REQUIREMENT:
Which lines in the records below contain the string "kern", with case counting? Copy out each of those lines.

INFORMATION GIVEN:
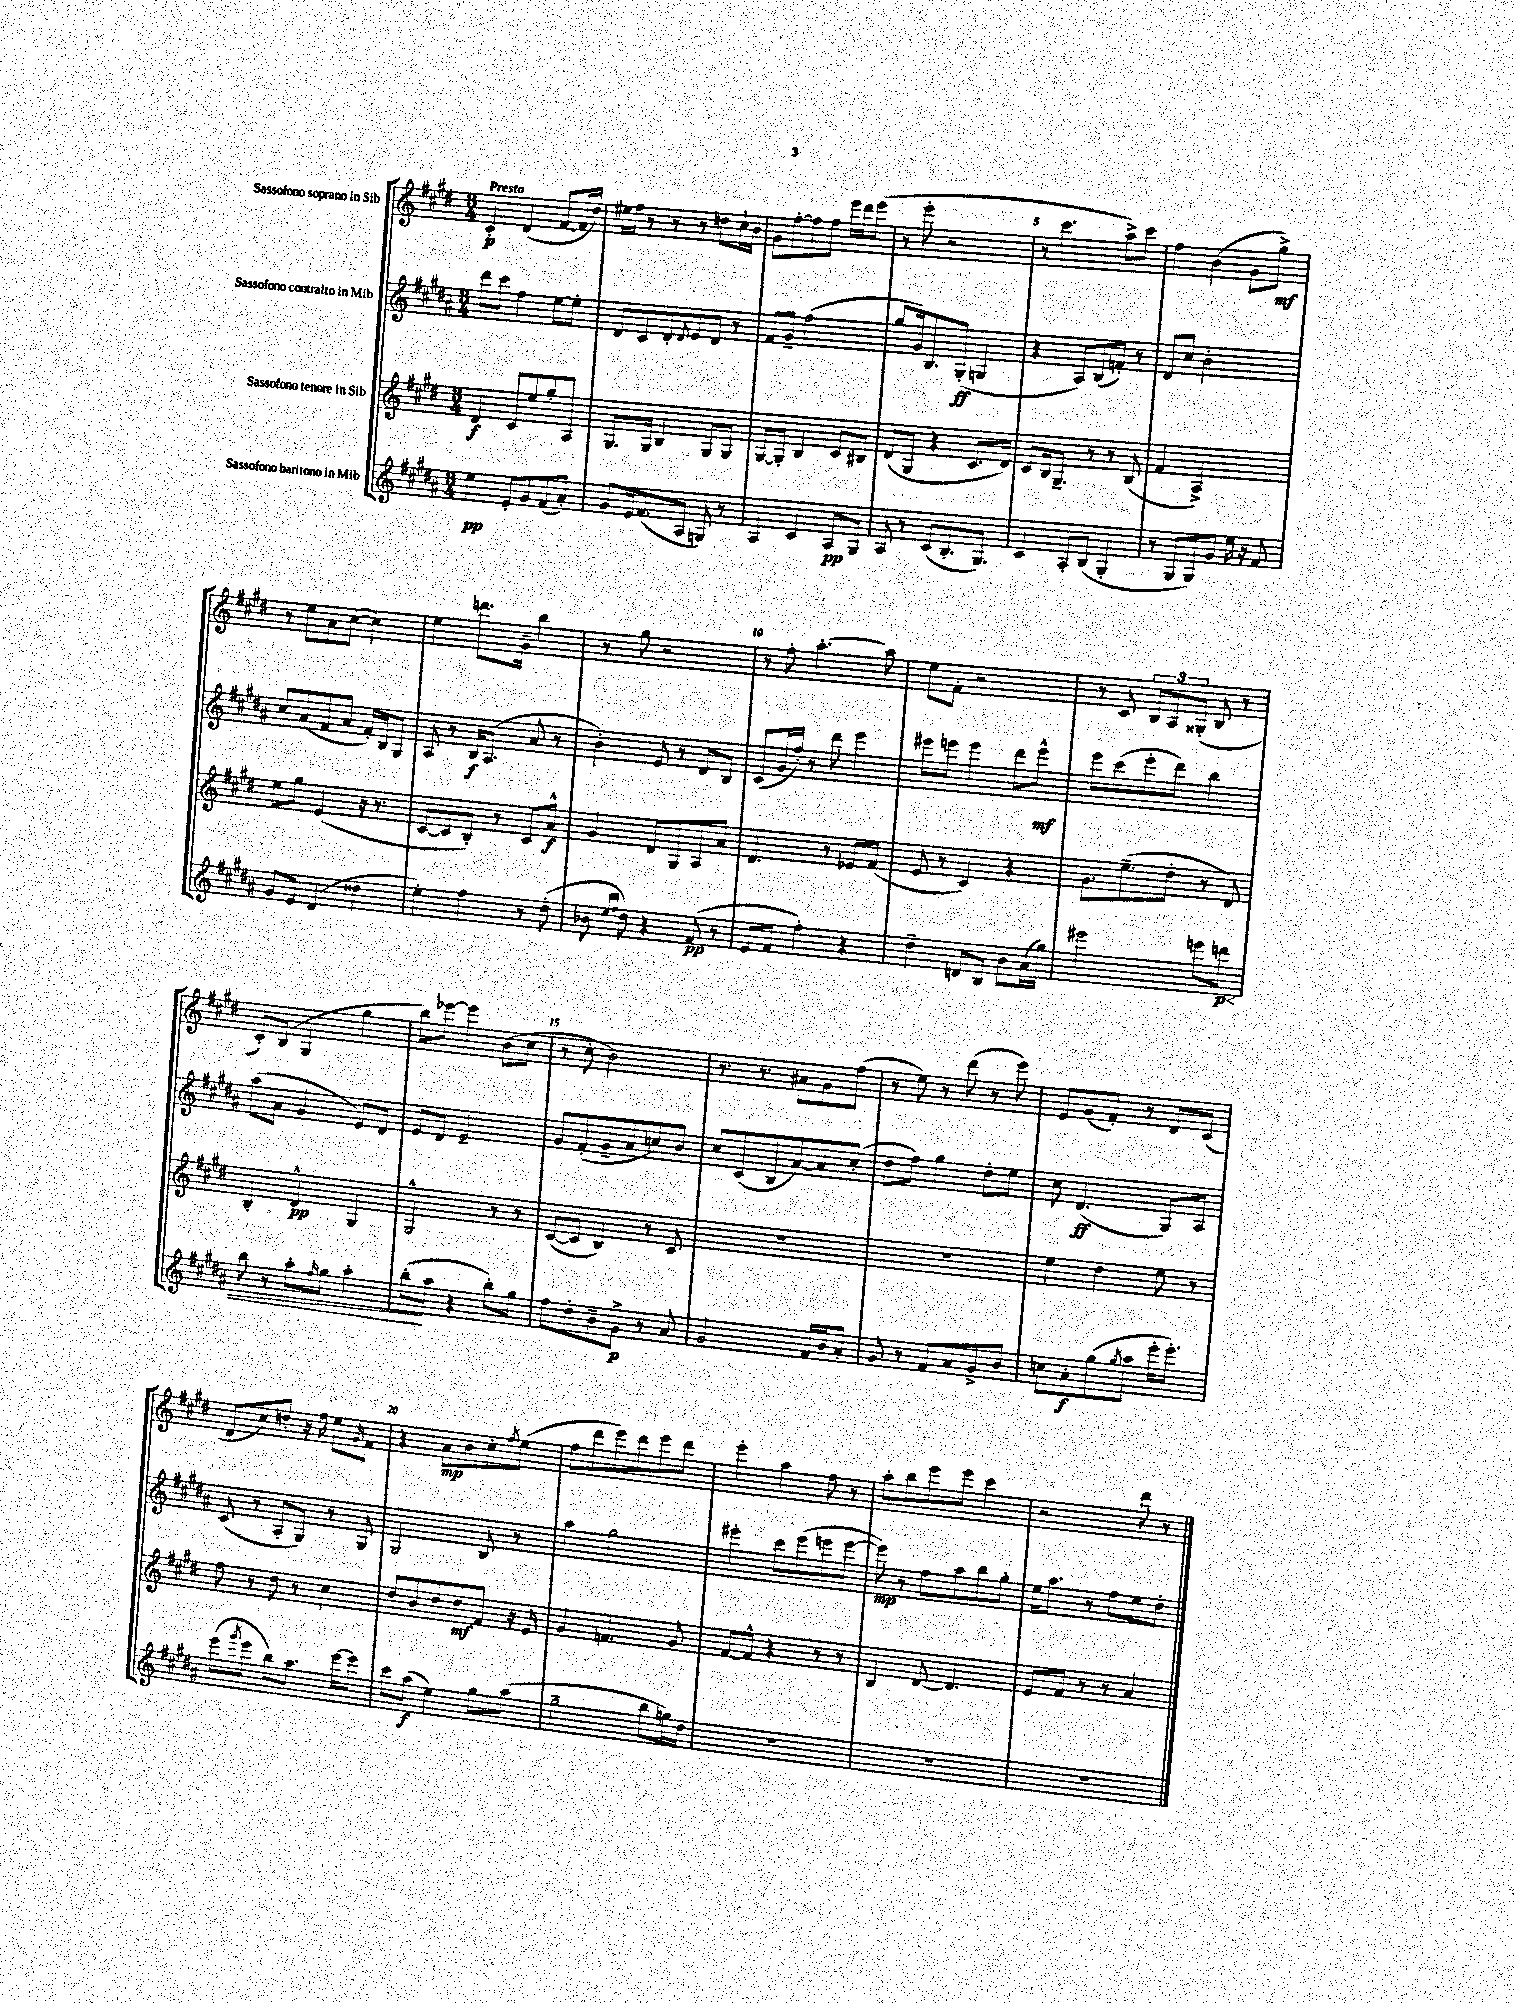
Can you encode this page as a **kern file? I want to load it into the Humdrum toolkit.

**kern	**kern	**kern	**kern
*staff4	*staff3	*staff2	*staff1
*clefG2	*clefG2	*clefG2	*clefG2
*k[f#c#g#d#a#]	*k[f#c#g#d#]	*k[f#c#g#d#a#]	*k[f#c#g#d#]
*M3/4	*M3/4	*M3/4	*M3/4
4ee\	4d#/	8ddd#\L	4c#'/
.	.	8ccc#\J	.
8e'/L	8c#/L	4ff#\	(4d#/
8g#/	8ee/	.	.
(8f#/	8gg#'/	[8ee\L	[8f#/L
8a#'/J)	8A/J	8ee'\]J	16f#/]L
.	.	.	16dd#/JJ)
=	=	=	=
8g#/L	8.G#/L	8d#/L	16ee#\LL
.	.	.	16ff#\JJ
16e/k	.	8c#/	8r
(8.f#/	16G#/Jk	.	.
.	4B/	8d#'/	8r
.	.	8qd#/	.
8A#/J	.	8e/	8r
8G/)	8G#/L	8d#/J	8dd\L
8r	8G#/J	8r	16cc#`\L
.	.	.	16b\JJ
=	=	=	=
4A#/	[8G#/L	8f#/L	8g#\L
.	8G#'/]J	8g#~/J	[8ff#'\
4c#/	4B/	(2ff#\	8ff#\]
.	.	.	8ff#\J
8A#/L	8c#/L	.	16eee\LL
.	.	.	16ddd#\J
8G#/J	8B#/J	.	(8eee\J
=	=	=	=
8A#/	(8d#/L	8gg#/L	8r
8r	8G#/J	16g#/k)	8eee'\
.	.	8.B/	.
(8c#/L	4r	.	2r
8.B'/	.	(8G#'/J	.
.	8.c#/L	4G/	.
8.G#/J)	.	.	.
.	16d#/Jk)	.	.
=	=	=	=
4c#/	8c#/L	4r	8r
.	16B/k	.	4.ccc#\
.	8.G#~/J	.	.
8A#'/L	.	8A#/L)	.
(8B/J	8r	(8B/	.
4G#'/	8r	8f'/J)	8aa^\L)
.	(8B/	8r	8ccc#\J
=	=	=	=
8r	4f#/	8d#/L	4ff#\
8G#/L	.	8cc#/J	.
8G#/)	2A^/)	2b'\	(4b\
8g#/J	.	.	.
16ee\	.	.	8g#\L
16r	.	.	.
8f#/	.	.	8gg#^\J)
=	=	=	=
8g#/L	8ee\L	8cc#/L	8r
8e/J	8gg#\J	(8a#/	8ee\L
(4d#/	(4e/	8f#/	8a\
.	.	8a#/J	([8cc#\J
4dd##\	16r	16f#'/LL)	4cc#\])
.	8.r	16B/J	.
.	.	8G#/J	.
=	=	=	=
4ee'\)	[8c#/L	8A#/	4ee\
.	8c#/]	8r	.
4ff#\	8B'/J)	16B/LK	8.ddd\L
.	.	(8.A#/J	.
.	8r	.	.
.	.	.	16g#~\Jk
8r	8c#/L	8a#/	4bb\
(8dd#'\	8a^^/J	8r	.
=	=	=	=
8b-\	4g#/	4b'\)	8r
16qqee/LL	.	.	.
16qqff#/JJ	.	.	.
8dd#\)	.	.	8gg#\
4r	8d#/L	8e/	2r
.	8G#/	8r	.
(8f#/	8A/	8d#/L	.
8r	8a/J	8B/J	.
=	=	=	=
8e/L	4.d#/	(8c#/L	8r
8f#/J	.	16g#/L	8ff#'\
.	.	16ff#'/JJ)	.
4ff#'\)	.	8r	[4.aa'\
.	8r	8ddd#\	.
4r	8e-/L	4eee\	.
.	(8f#/J	.	8aa\]
=	=	=	=
4dd#~\	8e/	8eee#\L	8ee\L
.	8r	8eee\J	8f#'\J
8d/L	4c#/)	4eee\	2r
8B/J	.	.	.
8b\L	4r	8ddd#\L	.
(16a#\L	.	8eee^^\J	.
16gg#\JJ)	.	.	.
=	=	=	=
2eee#\	8.g#\L	8eee\L	8r
.	.	(8ccc#\	8c#/
.	(8.ee~\	.	.
.	.	8eee'\	12B/L
.	.	.	12A/
.	8dd#'\J	8ddd#\J)	.
.	.	.	(12G##'/J
8eee\L	8r	4bb\	8B/
8ddd\J	8d#/)	.	8r
=	=	=	=
8bb\	4B'/	(8aa#\L	8c#'/L)
8r	.	8a#\J	(8B/J
8aa#'\L	4d#^^/	4g#/	4G#/
16qqff#/	.	.	.
8gg#\J	.	.	.
4aa#'\	4G#/	8e/L)	4gg#\
.	.	8d#/J	.
=	=	=	=
(8bb'\L	2G#^^/	8e/L	8bb\L)
8aa#\J	.	8d#/J	[8eee-\J
4r	.	2e~/	4eee-\]
8bb'\L)	8r	.	(8b\L
8gg#\J	8r	.	8cc#\J
=	=	=	=
8ff#\L	([8c#/L	8g#/L	8r
8dd#'\	8c#/]J	(8f#'/	8cc#'\
8b~\	4B/)	8g#~/	2b\)
8g#^\J	.	8a#/	.
8r	8r	8cc/)	.
8a#/	8c#/	8b/J	.
=	=	=	=
2g#/	2.r	8cc#/L	8.r
.	.	(8c#/	.
.	.	.	8.r
.	.	8B/	.
.	.	[8a#/)	8a#\L
16f#/LL	.	8a#/]	8g#\
16b/J	.	.	.
8a#'/J	.	(8cc#'/J	(8ff#\J
=	=	=	=
8g#/	2.r	8dd#\L	8r
8r	.	8ff#\J)	8ee\)
8f#/L	.	4gg#\	8r
8a#/	.	.	(8ddd#\
8g#^/	.	8dd#'\L	8r
8b/J	.	8ee\J	8eee\)
=	=	=	=
8cc\L	4ee\	8cc#\	8e/L
8a#'\	.	(4.d#/	(8g#/
(8gg#\	4dd#\	.	8f#'/J)
8qgg#/	.	.	.
8aa#\J	.	.	8r
16eee'\LK	8ee\	8G#/L)	8d#/L
8.eee'\J)	.	.	.
.	8r	8A#/J	(8c#/J
=	=	=	=
(8eee\L	8ff#\	(8c#/	8d#/L
8qggg#/	.	.	.
8eee\J	8r	8r	8cc#/)
8bb\L)	8dd#\	8A#'/L	8dd'/J
8.aa#\J	8r	8G#/J)	16r
.	.	.	16ff#\
.	4cc#\	8r	8ee\L
[16eee\LK	.	.	.
.	.	.	16qqg#/
8eee\]J	.	8G#/	8f#\J
=	=	=	=
8ccc#\L	8dd#/L	2G#/	4r
(8aa#\J	8b/	.	.
4ee\)	8dd#/	.	8a\L
.	8dd#/	.	8b\
8gg#\L	8f#/J	8B/	8cc#'\
.	.	.	8qff#/
(8aa#\J	16r	8r	(8ee\J
.	16e/	.	.
=	=	=	=
2gg#~\	4g#/	4aa#\	8ff#\L
.	.	.	8ddd#\
.	4.f/	2gg#\	8eee\)
.	.	.	8ddd#\
8bb\L	.	.	8eee\
16gg\L)	8g#/	.	8ddd#\J
16dd#\JJ	.	.	.
=	=	=	=
2.r	[8f#/L	4eee#'\	4eee'\
.	8f#^^/]J	.	.
.	4r	8ccc#\L	4aa\
.	.	(8eee#\	.
.	8r	8eee\	8ff#\
.	8r	[8eee\J	8r
=	=	=	=
2.r	4B/	8eee\])	8aa'\L
.	.	8r	8bb\
.	[8d#/	8ff#\L	8eee\
.	4.d#/]	8aa#\	8eee\J
.	.	8bb\	4ccc#\
.	.	8gg#'\J	.
=	=	=	=
2.r	8e/L	16ee\LK	2r
.	.	8.aa#\J	.
.	8f#/J	.	.
.	8r	8r	.
.	8r	8ff#\L	.
.	4a/	8ee\	8ddd#\
.	.	8dd#'\J	8r
==	==	==	==
*-	*-	*-	*-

SOLUTION TO THE EXERCISE:
Can you encode this page as a **kern file? I want to load it into the Humdrum toolkit.
**kern	**kern	**kern	**kern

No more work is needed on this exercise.